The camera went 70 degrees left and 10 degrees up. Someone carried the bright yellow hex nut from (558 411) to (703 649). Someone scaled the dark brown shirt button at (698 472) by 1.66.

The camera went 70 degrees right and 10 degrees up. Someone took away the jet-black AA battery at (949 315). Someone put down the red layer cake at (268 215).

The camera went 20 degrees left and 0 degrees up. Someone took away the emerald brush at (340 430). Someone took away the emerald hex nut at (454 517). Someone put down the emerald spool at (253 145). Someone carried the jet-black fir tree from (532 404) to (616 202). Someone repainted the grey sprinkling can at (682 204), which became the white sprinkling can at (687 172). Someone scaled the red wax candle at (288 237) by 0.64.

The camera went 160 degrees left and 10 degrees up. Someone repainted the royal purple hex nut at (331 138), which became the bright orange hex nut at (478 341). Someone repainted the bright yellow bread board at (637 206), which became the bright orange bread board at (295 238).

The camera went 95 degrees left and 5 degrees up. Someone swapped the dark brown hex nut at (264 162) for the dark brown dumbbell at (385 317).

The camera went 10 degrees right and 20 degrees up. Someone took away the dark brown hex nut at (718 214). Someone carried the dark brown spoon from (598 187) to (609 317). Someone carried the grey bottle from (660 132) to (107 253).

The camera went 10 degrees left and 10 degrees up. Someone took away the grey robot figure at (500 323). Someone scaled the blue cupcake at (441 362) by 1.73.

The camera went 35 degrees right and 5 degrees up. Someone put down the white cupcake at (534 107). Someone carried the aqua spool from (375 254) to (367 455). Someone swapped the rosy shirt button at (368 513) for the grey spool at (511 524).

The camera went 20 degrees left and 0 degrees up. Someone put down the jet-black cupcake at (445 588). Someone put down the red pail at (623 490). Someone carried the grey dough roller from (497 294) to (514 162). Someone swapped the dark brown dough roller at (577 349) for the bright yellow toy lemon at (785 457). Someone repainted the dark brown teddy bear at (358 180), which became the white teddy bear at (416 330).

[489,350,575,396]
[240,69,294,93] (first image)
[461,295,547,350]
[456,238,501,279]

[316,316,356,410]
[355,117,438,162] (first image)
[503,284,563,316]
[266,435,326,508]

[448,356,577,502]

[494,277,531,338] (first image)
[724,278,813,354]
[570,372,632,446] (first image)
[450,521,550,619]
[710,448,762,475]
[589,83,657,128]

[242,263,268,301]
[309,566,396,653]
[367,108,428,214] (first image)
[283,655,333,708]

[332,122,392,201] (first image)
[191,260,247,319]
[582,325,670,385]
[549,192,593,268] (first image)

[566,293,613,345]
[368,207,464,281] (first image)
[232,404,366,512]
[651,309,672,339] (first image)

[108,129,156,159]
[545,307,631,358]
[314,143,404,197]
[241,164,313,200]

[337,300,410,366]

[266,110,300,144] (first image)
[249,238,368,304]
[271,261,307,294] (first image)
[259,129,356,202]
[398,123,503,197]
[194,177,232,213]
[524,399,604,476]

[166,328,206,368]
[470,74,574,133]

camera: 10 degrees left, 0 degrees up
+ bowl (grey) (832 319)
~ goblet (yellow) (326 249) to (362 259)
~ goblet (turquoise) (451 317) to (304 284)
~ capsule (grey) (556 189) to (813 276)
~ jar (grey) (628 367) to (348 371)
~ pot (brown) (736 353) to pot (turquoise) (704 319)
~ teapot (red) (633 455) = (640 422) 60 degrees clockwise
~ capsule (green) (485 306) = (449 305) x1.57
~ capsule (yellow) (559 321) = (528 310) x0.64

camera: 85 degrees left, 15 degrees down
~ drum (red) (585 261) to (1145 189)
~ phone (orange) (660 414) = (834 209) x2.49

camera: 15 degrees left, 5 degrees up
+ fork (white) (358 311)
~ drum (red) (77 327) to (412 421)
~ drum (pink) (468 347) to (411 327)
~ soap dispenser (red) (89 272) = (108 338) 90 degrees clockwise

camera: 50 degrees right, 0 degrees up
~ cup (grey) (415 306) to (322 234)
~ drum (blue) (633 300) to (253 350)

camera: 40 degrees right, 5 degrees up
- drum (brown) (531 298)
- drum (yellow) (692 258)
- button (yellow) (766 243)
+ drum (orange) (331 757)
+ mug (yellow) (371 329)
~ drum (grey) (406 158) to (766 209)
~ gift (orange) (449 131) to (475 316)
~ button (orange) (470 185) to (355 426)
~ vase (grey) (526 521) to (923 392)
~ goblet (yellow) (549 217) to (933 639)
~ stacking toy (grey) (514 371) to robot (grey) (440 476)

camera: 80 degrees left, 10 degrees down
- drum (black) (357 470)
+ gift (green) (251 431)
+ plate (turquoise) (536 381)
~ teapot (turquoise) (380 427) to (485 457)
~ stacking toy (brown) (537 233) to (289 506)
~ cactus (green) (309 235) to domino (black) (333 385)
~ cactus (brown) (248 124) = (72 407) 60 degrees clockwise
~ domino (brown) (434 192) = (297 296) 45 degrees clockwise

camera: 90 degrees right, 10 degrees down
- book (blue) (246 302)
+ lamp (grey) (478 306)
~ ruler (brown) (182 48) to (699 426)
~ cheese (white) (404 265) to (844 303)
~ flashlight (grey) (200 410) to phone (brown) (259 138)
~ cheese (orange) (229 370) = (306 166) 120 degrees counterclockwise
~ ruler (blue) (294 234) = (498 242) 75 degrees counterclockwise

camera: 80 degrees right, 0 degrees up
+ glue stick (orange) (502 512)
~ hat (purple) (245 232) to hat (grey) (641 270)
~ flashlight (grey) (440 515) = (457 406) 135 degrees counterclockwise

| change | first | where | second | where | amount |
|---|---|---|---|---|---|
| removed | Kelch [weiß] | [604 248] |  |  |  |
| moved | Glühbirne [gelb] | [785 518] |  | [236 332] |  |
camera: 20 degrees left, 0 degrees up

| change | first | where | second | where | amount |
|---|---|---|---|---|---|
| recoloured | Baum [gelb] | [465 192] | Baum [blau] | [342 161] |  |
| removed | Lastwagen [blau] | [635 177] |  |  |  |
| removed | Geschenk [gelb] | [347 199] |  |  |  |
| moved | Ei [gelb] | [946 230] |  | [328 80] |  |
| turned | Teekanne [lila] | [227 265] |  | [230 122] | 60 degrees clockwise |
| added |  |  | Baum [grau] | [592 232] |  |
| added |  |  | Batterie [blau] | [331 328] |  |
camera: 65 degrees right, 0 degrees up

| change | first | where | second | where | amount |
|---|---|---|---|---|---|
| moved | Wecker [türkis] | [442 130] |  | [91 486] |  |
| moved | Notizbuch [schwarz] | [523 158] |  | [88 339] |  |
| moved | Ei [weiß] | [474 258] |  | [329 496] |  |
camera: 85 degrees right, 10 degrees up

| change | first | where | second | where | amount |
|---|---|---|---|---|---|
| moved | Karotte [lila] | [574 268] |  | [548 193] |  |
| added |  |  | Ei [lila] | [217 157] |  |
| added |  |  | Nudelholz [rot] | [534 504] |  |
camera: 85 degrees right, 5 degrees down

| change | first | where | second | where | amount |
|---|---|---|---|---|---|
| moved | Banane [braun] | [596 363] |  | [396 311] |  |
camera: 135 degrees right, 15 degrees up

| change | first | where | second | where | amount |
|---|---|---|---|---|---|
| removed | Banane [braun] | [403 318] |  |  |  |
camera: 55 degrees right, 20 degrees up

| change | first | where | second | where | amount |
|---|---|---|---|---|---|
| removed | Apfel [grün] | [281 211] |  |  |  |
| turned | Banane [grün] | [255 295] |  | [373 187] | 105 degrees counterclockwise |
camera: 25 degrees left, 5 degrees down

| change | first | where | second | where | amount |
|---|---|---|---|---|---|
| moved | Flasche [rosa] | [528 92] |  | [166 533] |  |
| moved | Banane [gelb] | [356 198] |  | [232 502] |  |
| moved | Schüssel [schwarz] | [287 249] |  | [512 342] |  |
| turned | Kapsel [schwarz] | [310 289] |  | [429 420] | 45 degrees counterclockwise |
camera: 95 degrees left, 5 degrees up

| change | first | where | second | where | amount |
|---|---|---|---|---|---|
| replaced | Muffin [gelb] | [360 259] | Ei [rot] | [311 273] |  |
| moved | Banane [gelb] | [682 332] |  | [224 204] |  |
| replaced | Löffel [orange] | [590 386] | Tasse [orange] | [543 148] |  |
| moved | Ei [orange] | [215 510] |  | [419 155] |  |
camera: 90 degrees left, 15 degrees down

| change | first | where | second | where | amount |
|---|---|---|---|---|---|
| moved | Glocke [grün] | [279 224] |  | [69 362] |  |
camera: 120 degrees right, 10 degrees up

---

Exercise instructions
Using the entries above, repeat only the lines from the one containing "camera: 10 degrees left, 0 degrees up" through the one containing "(449 305) x1.57", end lines included.

Answer area
camera: 10 degrees left, 0 degrees up
+ bowl (grey) (832 319)
~ goblet (yellow) (326 249) to (362 259)
~ goblet (turquoise) (451 317) to (304 284)
~ capsule (grey) (556 189) to (813 276)
~ jar (grey) (628 367) to (348 371)
~ pot (brown) (736 353) to pot (turquoise) (704 319)
~ teapot (red) (633 455) = (640 422) 60 degrees clockwise
~ capsule (green) (485 306) = (449 305) x1.57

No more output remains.